[DATA]
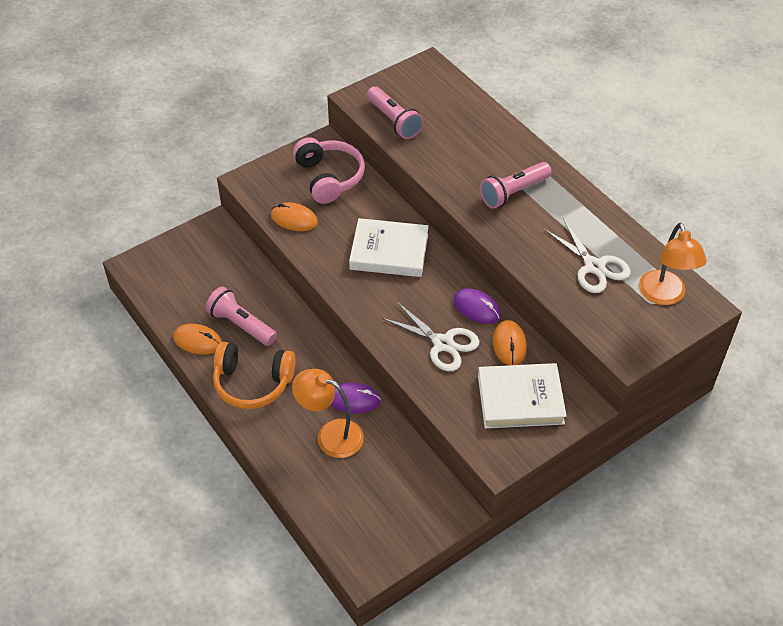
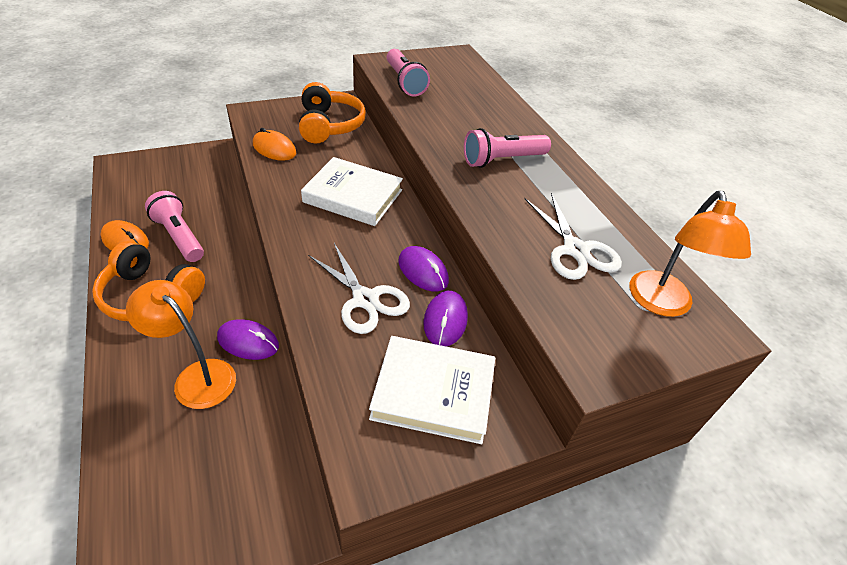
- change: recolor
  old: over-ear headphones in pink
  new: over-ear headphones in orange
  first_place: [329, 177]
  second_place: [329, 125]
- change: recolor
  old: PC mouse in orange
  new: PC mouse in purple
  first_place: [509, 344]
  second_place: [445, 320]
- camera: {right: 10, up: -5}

[WHAT THE TASK ASKS]
An exact reproduction of every record above is required, with no pictures included.

[TASK OUTPUT]
- change: recolor
  old: over-ear headphones in pink
  new: over-ear headphones in orange
  first_place: [329, 177]
  second_place: [329, 125]
- change: recolor
  old: PC mouse in orange
  new: PC mouse in purple
  first_place: [509, 344]
  second_place: [445, 320]
- camera: {right: 10, up: -5}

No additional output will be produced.